Please transcribe the listing below with every word intact.

-- SUPPLIED RECORDS --

* * * * * * *

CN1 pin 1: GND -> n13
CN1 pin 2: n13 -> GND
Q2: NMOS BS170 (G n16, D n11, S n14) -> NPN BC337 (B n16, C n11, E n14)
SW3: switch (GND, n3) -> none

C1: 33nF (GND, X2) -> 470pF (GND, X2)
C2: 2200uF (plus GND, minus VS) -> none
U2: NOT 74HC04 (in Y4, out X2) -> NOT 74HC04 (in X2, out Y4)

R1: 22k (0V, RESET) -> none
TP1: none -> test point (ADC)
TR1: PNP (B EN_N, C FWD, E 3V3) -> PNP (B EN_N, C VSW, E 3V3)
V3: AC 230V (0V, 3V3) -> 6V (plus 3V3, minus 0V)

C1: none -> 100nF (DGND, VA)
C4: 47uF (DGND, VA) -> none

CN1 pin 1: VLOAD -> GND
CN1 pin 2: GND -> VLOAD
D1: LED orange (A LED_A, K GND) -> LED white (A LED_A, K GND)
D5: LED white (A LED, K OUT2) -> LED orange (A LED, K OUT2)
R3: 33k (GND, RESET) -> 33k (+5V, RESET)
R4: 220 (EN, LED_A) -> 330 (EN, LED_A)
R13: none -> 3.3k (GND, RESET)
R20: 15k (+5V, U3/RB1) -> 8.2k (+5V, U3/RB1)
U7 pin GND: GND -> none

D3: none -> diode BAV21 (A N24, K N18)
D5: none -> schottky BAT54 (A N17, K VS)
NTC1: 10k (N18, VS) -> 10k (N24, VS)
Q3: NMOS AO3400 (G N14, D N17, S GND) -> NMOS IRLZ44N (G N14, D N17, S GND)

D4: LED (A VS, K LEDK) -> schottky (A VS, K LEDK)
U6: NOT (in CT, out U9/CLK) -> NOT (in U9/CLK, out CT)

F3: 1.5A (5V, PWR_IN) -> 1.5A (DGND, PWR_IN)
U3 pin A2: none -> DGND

* * * * * * *

-- ANSWER TO THIS EXERCISE --
CN1 pin 1: GND -> n13
CN1 pin 2: n13 -> GND
Q2: NMOS BS170 (G n16, D n11, S n14) -> NPN BC337 (B n16, C n11, E n14)
SW3: switch (GND, n3) -> none

C1: 33nF (GND, X2) -> 470pF (GND, X2)
C2: 2200uF (plus GND, minus VS) -> none
U2: NOT 74HC04 (in Y4, out X2) -> NOT 74HC04 (in X2, out Y4)

R1: 22k (0V, RESET) -> none
TP1: none -> test point (ADC)
TR1: PNP (B EN_N, C FWD, E 3V3) -> PNP (B EN_N, C VSW, E 3V3)
V3: AC 230V (0V, 3V3) -> 6V (plus 3V3, minus 0V)

C1: none -> 100nF (DGND, VA)
C4: 47uF (DGND, VA) -> none

CN1 pin 1: VLOAD -> GND
CN1 pin 2: GND -> VLOAD
D1: LED orange (A LED_A, K GND) -> LED white (A LED_A, K GND)
D5: LED white (A LED, K OUT2) -> LED orange (A LED, K OUT2)
R3: 33k (GND, RESET) -> 33k (+5V, RESET)
R4: 220 (EN, LED_A) -> 330 (EN, LED_A)
R13: none -> 3.3k (GND, RESET)
R20: 15k (+5V, U3/RB1) -> 8.2k (+5V, U3/RB1)
U7 pin GND: GND -> none

D3: none -> diode BAV21 (A N24, K N18)
D5: none -> schottky BAT54 (A N17, K VS)
NTC1: 10k (N18, VS) -> 10k (N24, VS)
Q3: NMOS AO3400 (G N14, D N17, S GND) -> NMOS IRLZ44N (G N14, D N17, S GND)

D4: LED (A VS, K LEDK) -> schottky (A VS, K LEDK)
U6: NOT (in CT, out U9/CLK) -> NOT (in U9/CLK, out CT)

F3: 1.5A (5V, PWR_IN) -> 1.5A (DGND, PWR_IN)
U3 pin A2: none -> DGND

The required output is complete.